Data to examine

* * *

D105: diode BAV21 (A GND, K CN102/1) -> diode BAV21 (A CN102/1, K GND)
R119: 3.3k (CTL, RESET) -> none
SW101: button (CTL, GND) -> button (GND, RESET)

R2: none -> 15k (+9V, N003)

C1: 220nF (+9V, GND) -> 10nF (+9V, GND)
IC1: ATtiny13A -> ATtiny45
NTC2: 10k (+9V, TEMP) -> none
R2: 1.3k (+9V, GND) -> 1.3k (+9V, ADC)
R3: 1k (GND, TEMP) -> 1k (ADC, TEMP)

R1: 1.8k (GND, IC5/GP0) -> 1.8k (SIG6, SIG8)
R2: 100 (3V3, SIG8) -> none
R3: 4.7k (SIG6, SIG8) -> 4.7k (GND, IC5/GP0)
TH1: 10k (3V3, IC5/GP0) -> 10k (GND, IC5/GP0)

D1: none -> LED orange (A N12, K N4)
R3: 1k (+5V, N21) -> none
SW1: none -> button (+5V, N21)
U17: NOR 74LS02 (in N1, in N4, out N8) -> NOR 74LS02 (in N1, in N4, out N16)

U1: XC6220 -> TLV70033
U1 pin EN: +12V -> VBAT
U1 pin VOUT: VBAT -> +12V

* * *

Aim of the exercise
Every line of the material above must be set down again exactly.

Expected output
D105: diode BAV21 (A GND, K CN102/1) -> diode BAV21 (A CN102/1, K GND)
R119: 3.3k (CTL, RESET) -> none
SW101: button (CTL, GND) -> button (GND, RESET)

R2: none -> 15k (+9V, N003)

C1: 220nF (+9V, GND) -> 10nF (+9V, GND)
IC1: ATtiny13A -> ATtiny45
NTC2: 10k (+9V, TEMP) -> none
R2: 1.3k (+9V, GND) -> 1.3k (+9V, ADC)
R3: 1k (GND, TEMP) -> 1k (ADC, TEMP)

R1: 1.8k (GND, IC5/GP0) -> 1.8k (SIG6, SIG8)
R2: 100 (3V3, SIG8) -> none
R3: 4.7k (SIG6, SIG8) -> 4.7k (GND, IC5/GP0)
TH1: 10k (3V3, IC5/GP0) -> 10k (GND, IC5/GP0)

D1: none -> LED orange (A N12, K N4)
R3: 1k (+5V, N21) -> none
SW1: none -> button (+5V, N21)
U17: NOR 74LS02 (in N1, in N4, out N8) -> NOR 74LS02 (in N1, in N4, out N16)

U1: XC6220 -> TLV70033
U1 pin EN: +12V -> VBAT
U1 pin VOUT: VBAT -> +12V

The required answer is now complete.